> [What is needed]: Set down every entry again word for word, please, but skip the pictures.

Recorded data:

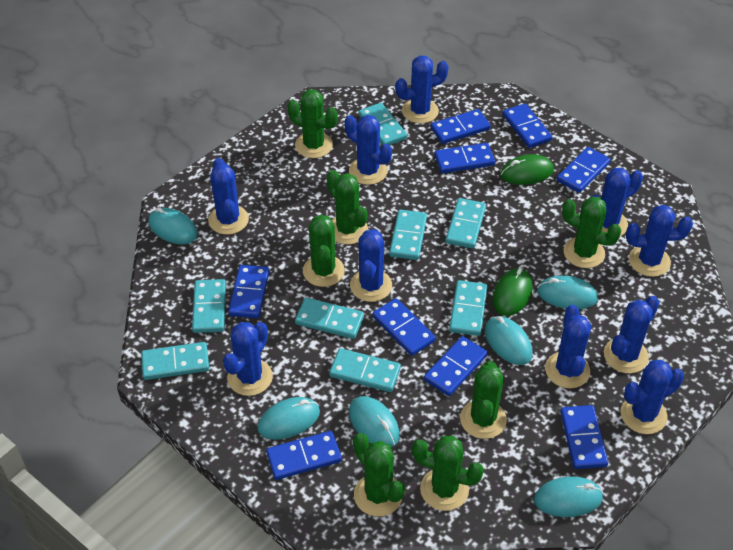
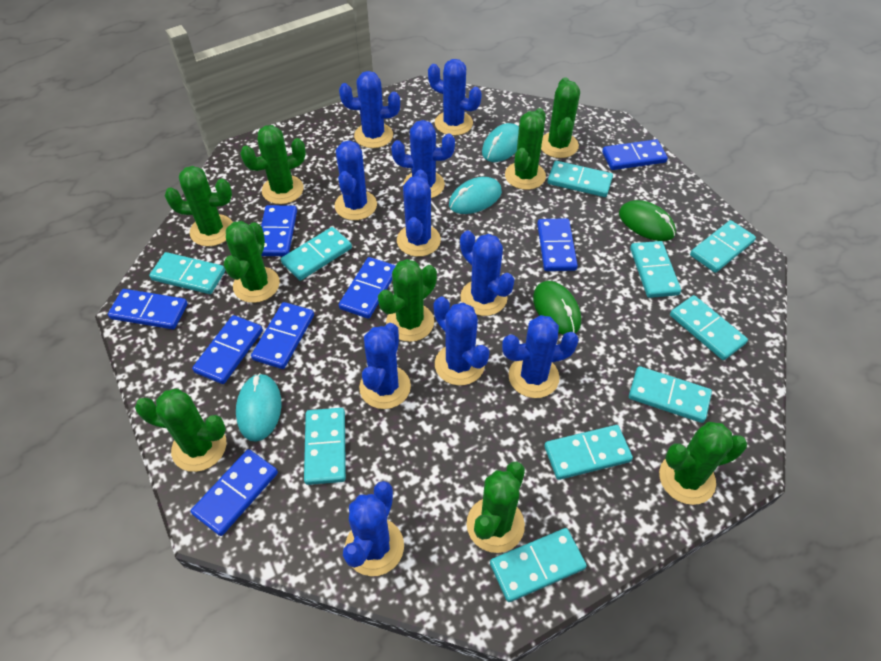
blue domino: 9 -> 8
green cactus: 7 -> 9
turquoise domino: 8 -> 10
turquoise mouse: 6 -> 3

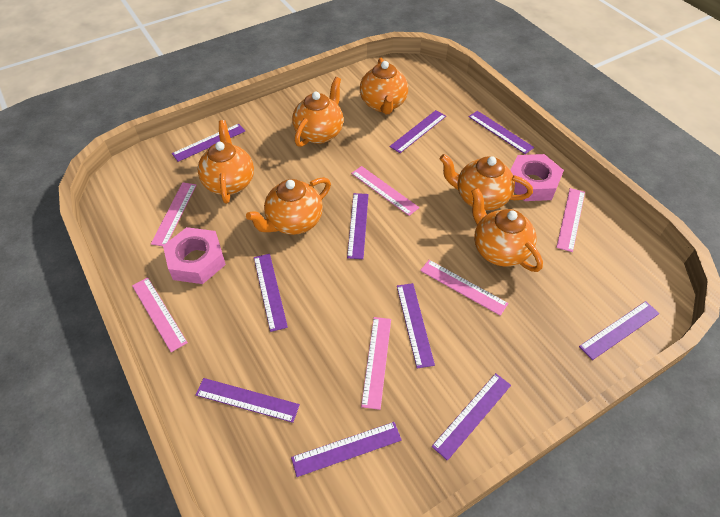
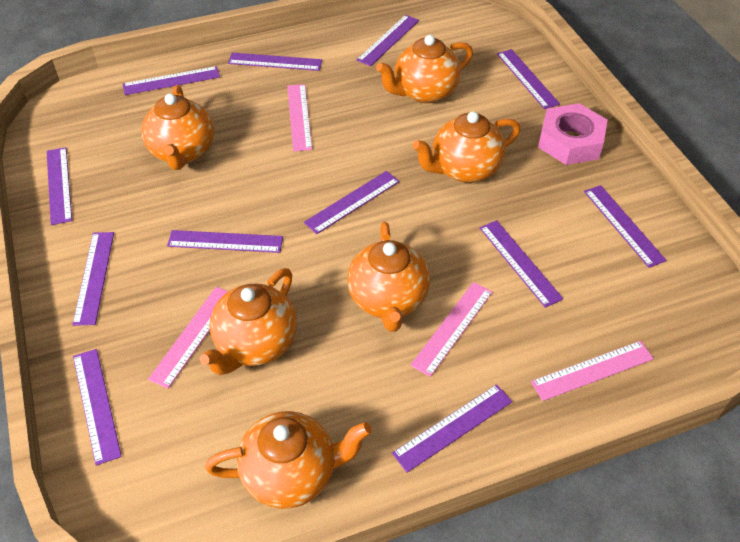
pink nut: 2 -> 1
pink ruler: 6 -> 4
purple ruler: 10 -> 12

> [Response to the task]:
blue domino: 9 -> 8
green cactus: 7 -> 9
turquoise domino: 8 -> 10
turquoise mouse: 6 -> 3

pink nut: 2 -> 1
pink ruler: 6 -> 4
purple ruler: 10 -> 12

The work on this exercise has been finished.